[[ Records for this task, beginning ]]

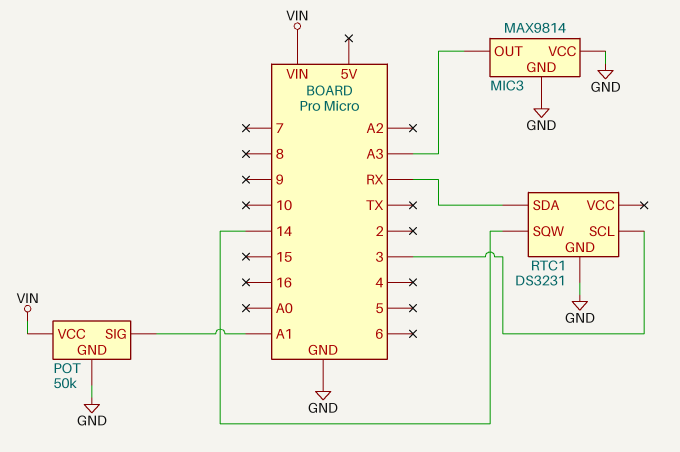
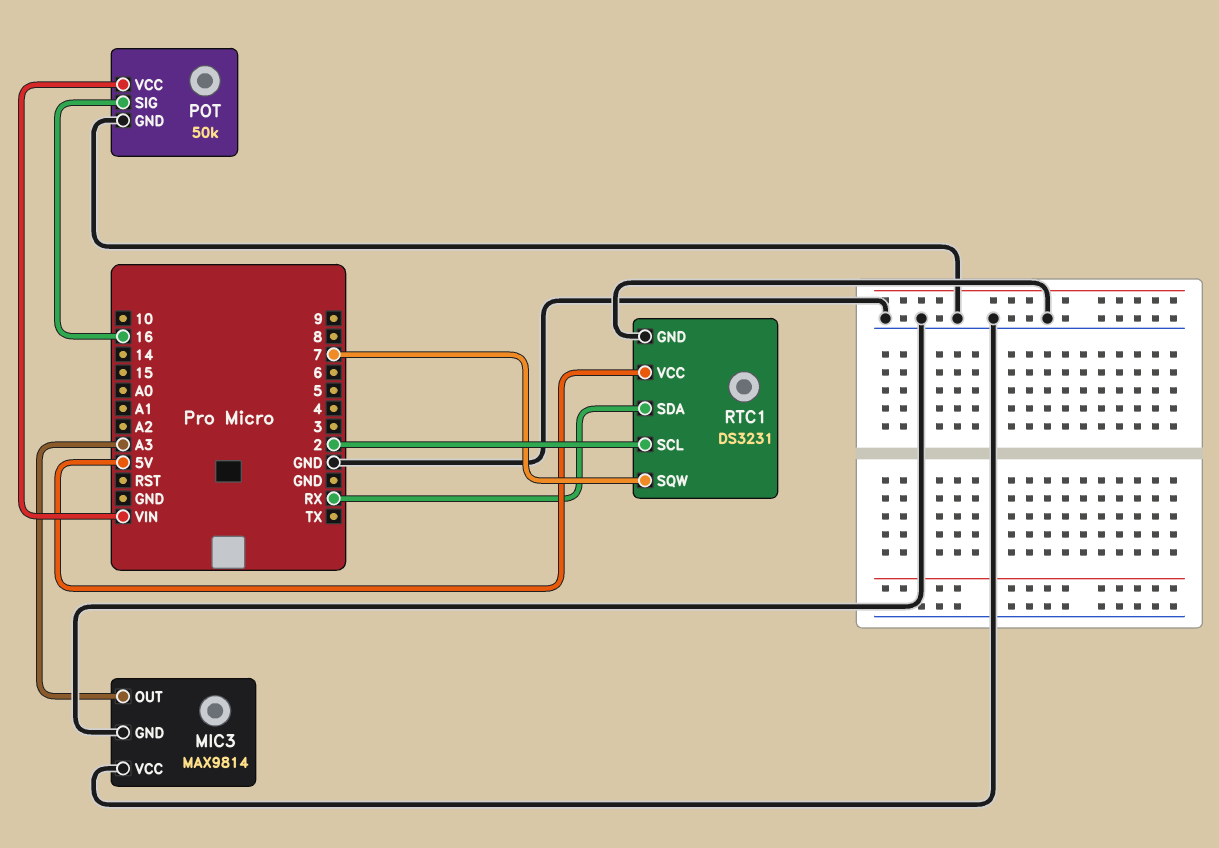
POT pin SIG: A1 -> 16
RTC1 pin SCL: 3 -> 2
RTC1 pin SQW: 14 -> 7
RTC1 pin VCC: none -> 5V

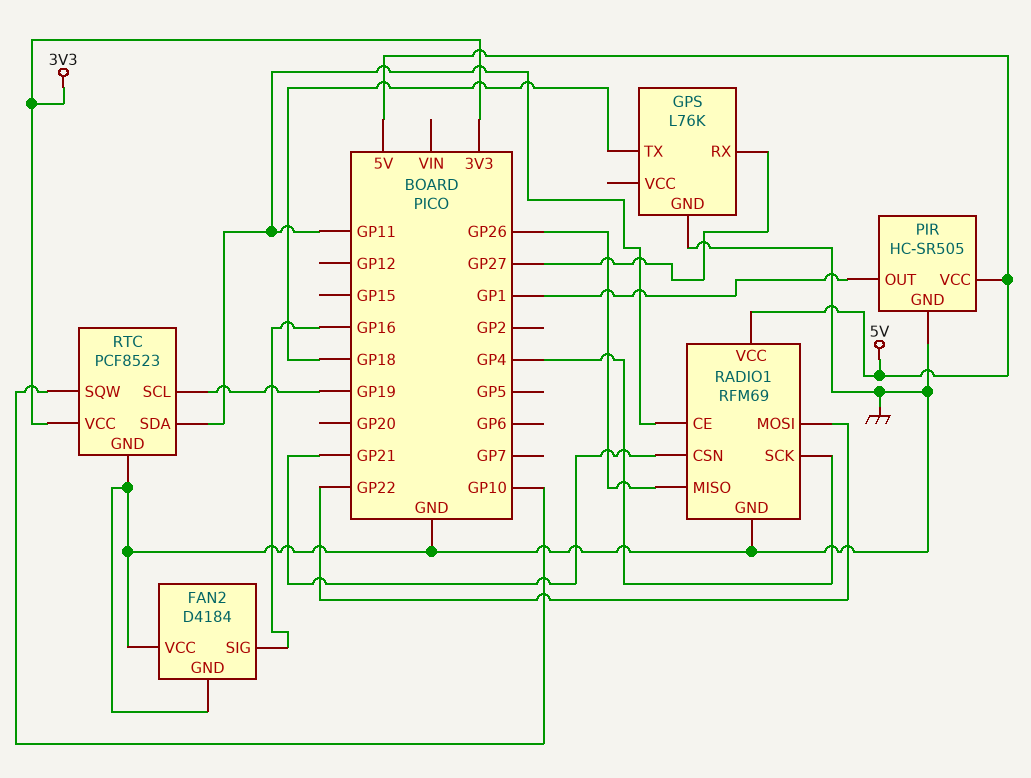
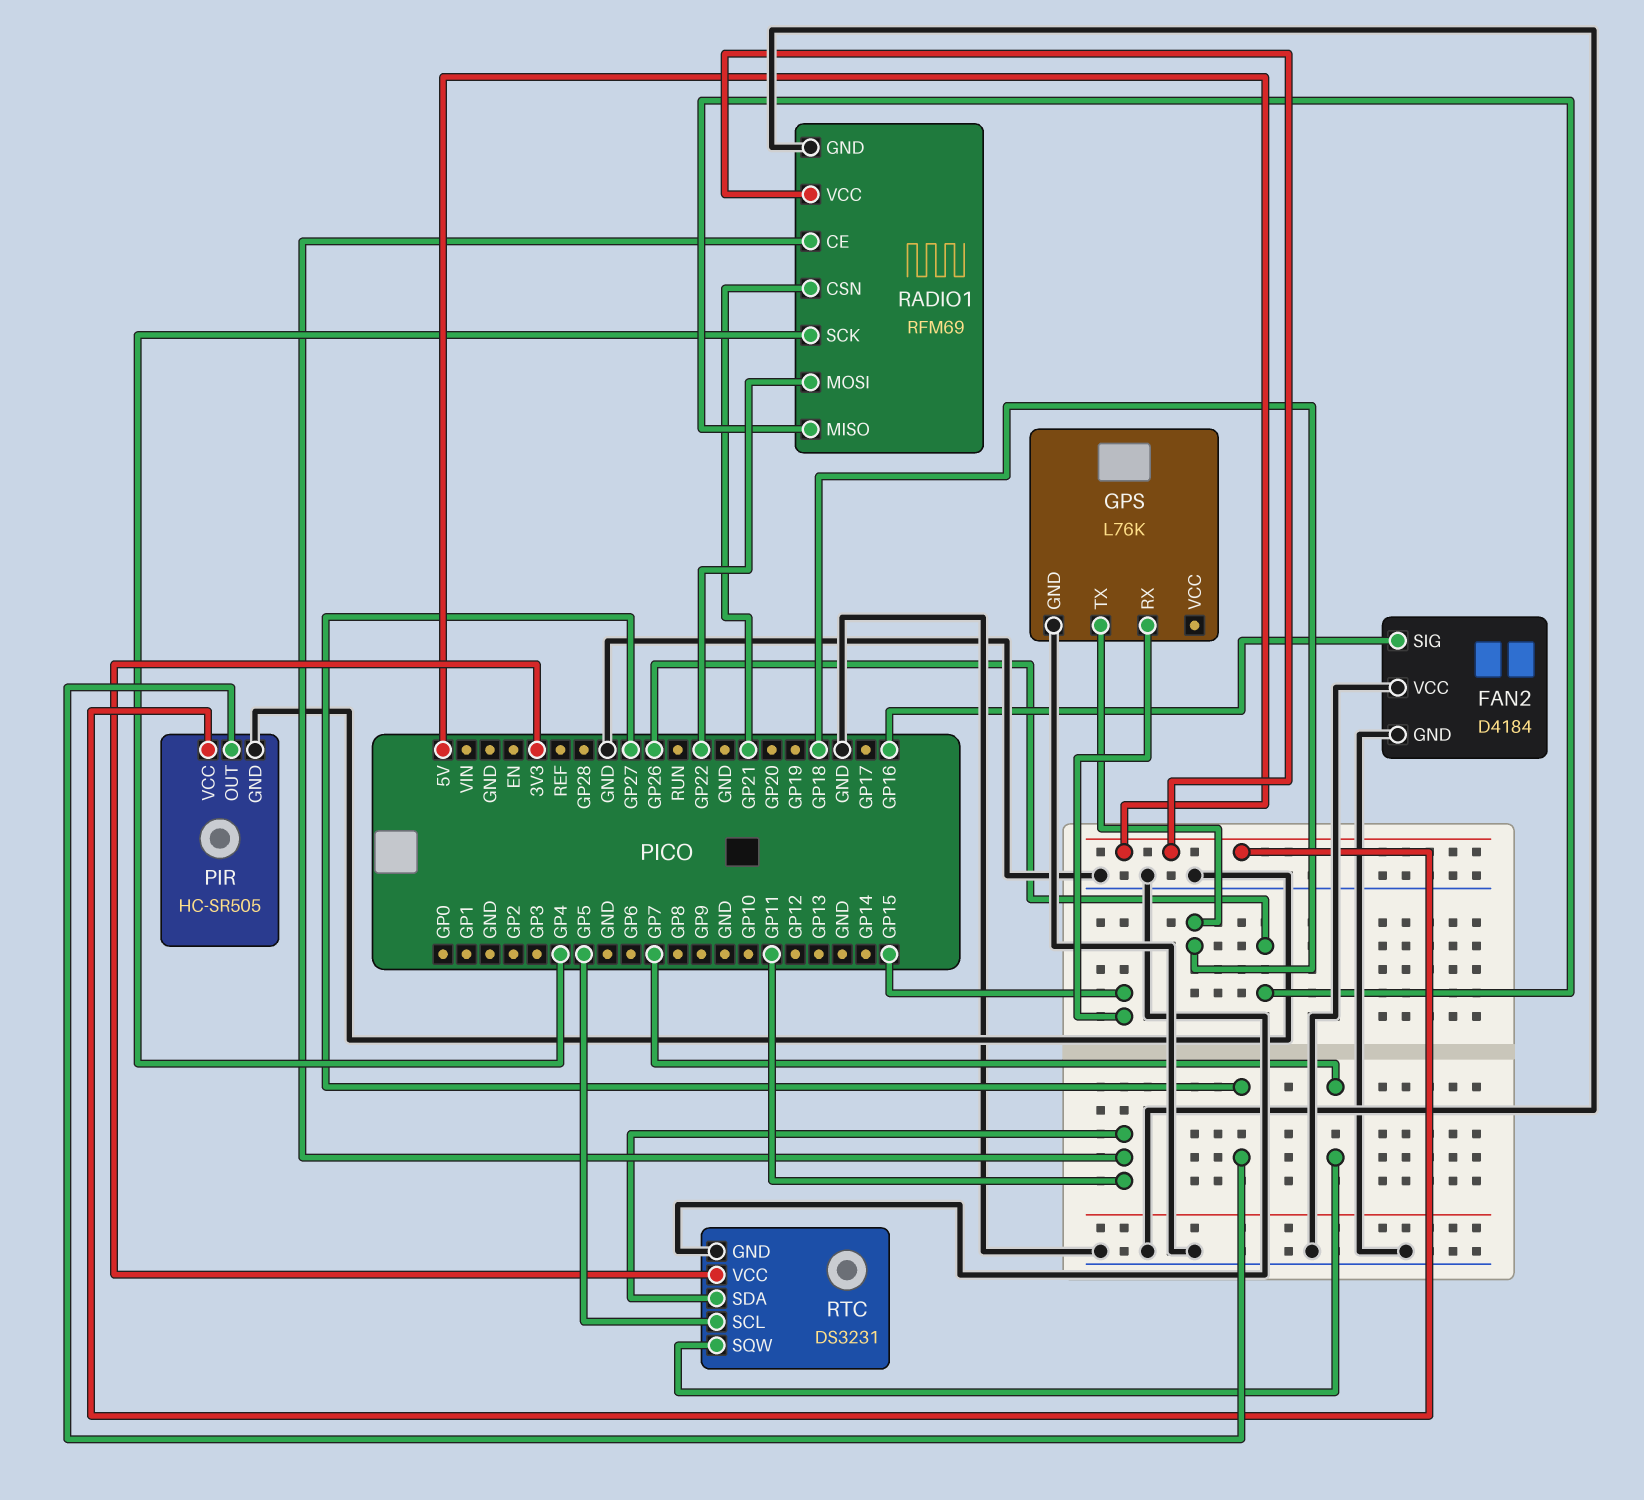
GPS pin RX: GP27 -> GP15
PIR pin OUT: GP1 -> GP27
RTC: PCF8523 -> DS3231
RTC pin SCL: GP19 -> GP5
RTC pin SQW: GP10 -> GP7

[[ Records for this task, end ]]

What to produce:
All of the records need repeating exactly, except for the pictures.

Output of the exercise:
POT pin SIG: A1 -> 16
RTC1 pin SCL: 3 -> 2
RTC1 pin SQW: 14 -> 7
RTC1 pin VCC: none -> 5V

GPS pin RX: GP27 -> GP15
PIR pin OUT: GP1 -> GP27
RTC: PCF8523 -> DS3231
RTC pin SCL: GP19 -> GP5
RTC pin SQW: GP10 -> GP7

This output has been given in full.